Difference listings
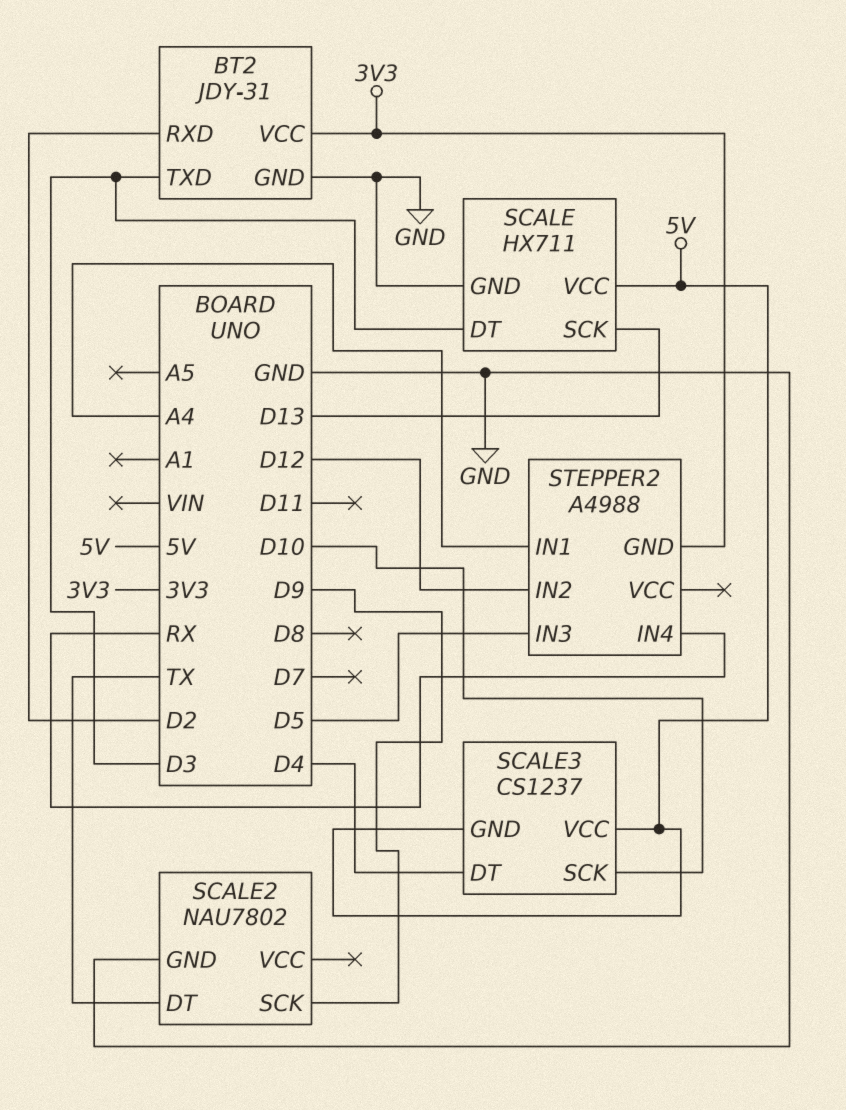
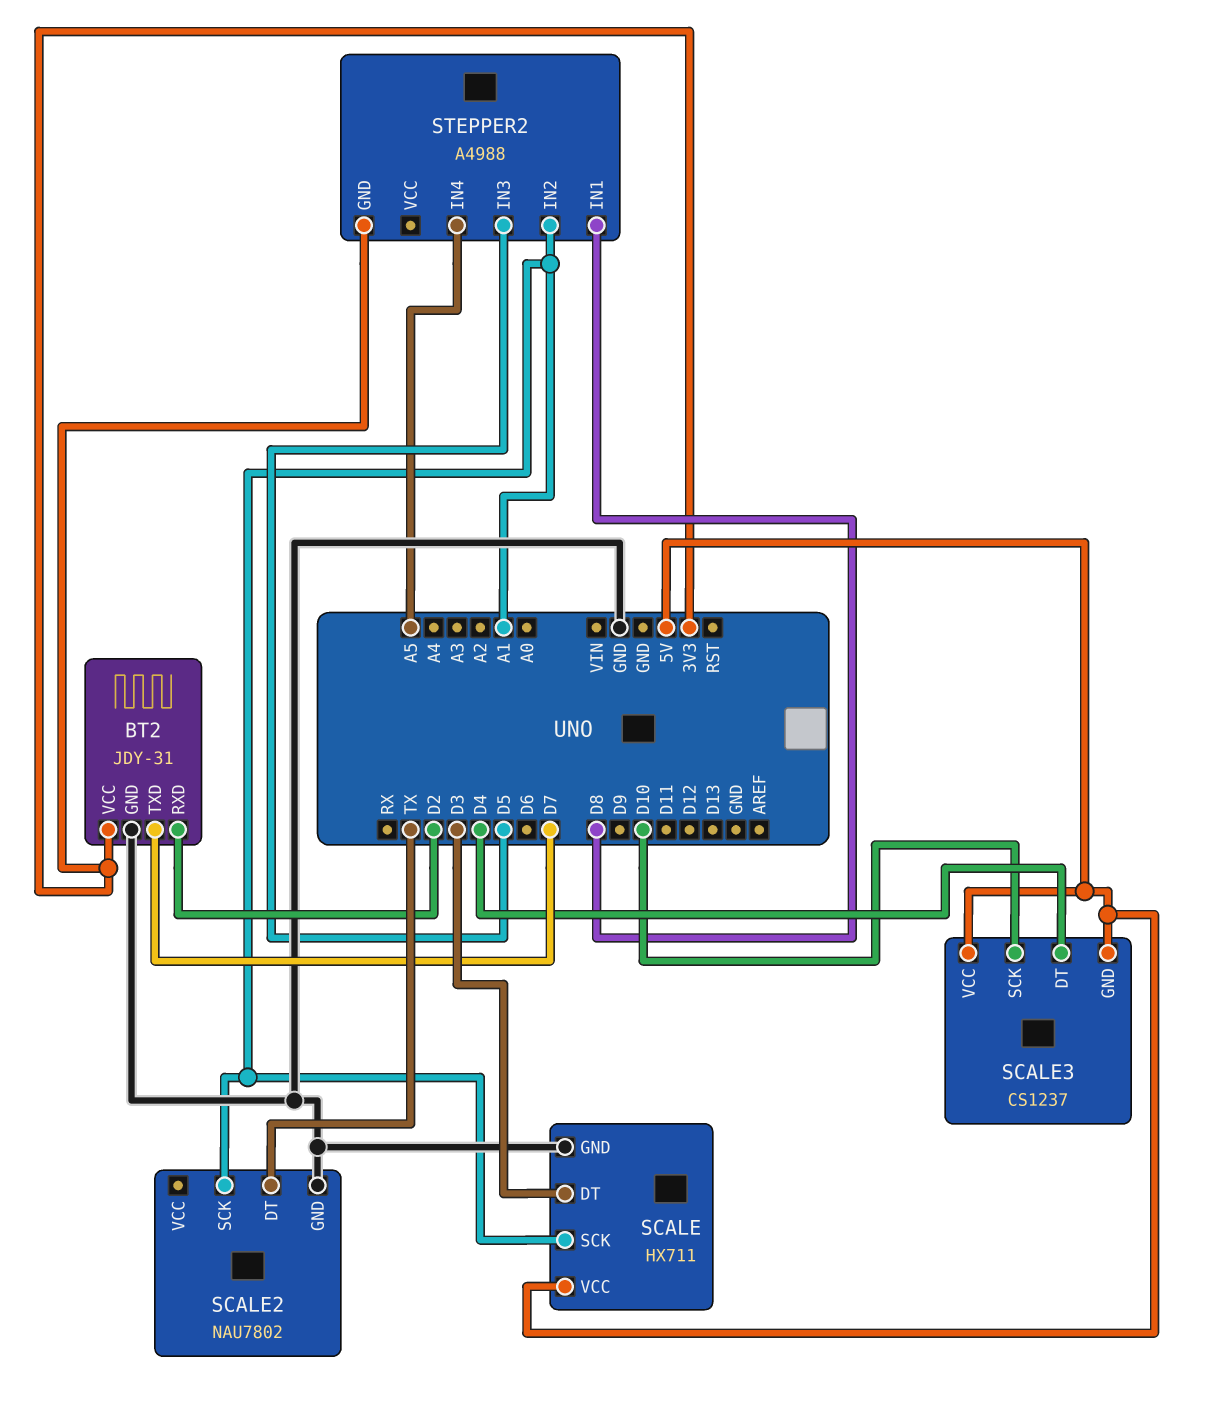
BT2 pin TXD: D3 -> D7
SCALE pin SCK: D13 -> A1
SCALE2 pin SCK: D9 -> A1
STEPPER2 pin IN1: A4 -> D8
STEPPER2 pin IN2: D12 -> A1
STEPPER2 pin IN4: RX -> A5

TASK PROMPT
Word for word, return the lines from the one holding "STEPPER2 pin IN1: A4 -> D8" through the end of the entries above.

EXERCISE RESPONSE
STEPPER2 pin IN1: A4 -> D8
STEPPER2 pin IN2: D12 -> A1
STEPPER2 pin IN4: RX -> A5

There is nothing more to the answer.